◆ Task:
Every line from the one containing "old: green_nisize" through the last line below should be reproduced exactly; please include nothing else.

(Records from a dataset)
* * * * *
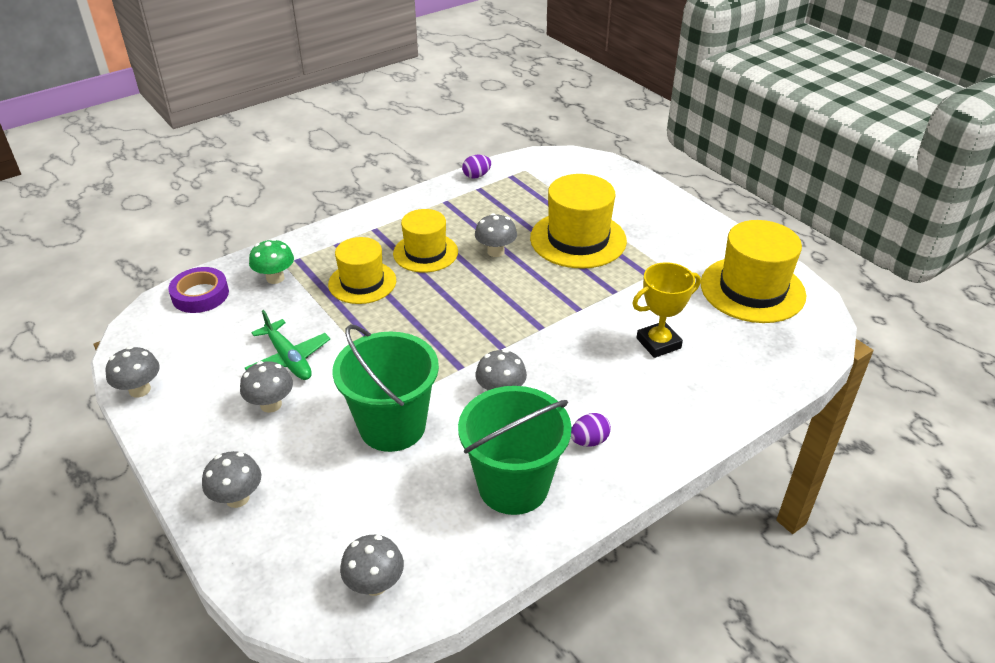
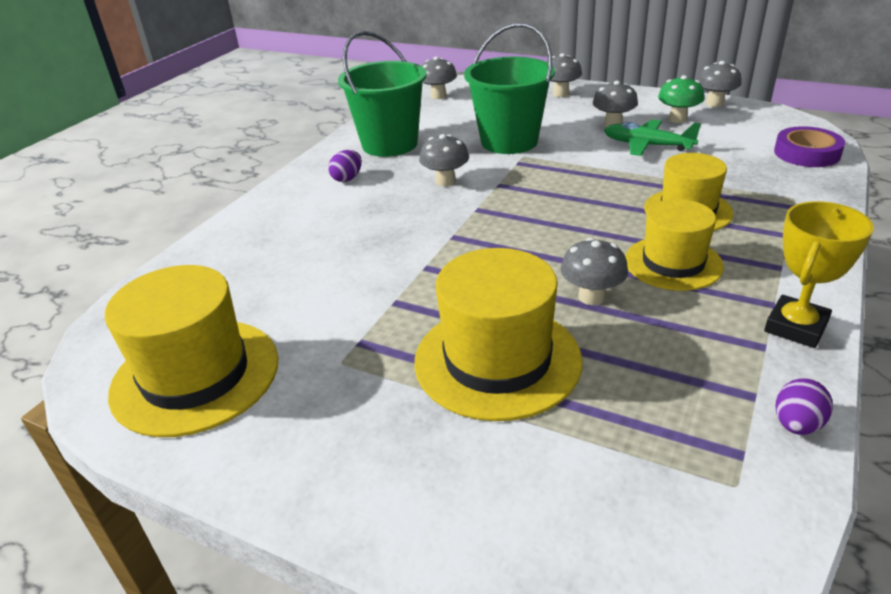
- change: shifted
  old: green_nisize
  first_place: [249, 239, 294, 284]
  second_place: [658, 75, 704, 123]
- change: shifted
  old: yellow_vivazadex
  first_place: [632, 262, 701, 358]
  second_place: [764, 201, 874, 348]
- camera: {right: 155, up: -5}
* * * * *
◆ Response:
  old: green_nisize
  first_place: [249, 239, 294, 284]
  second_place: [658, 75, 704, 123]
- change: shifted
  old: yellow_vivazadex
  first_place: [632, 262, 701, 358]
  second_place: [764, 201, 874, 348]
- camera: {right: 155, up: -5}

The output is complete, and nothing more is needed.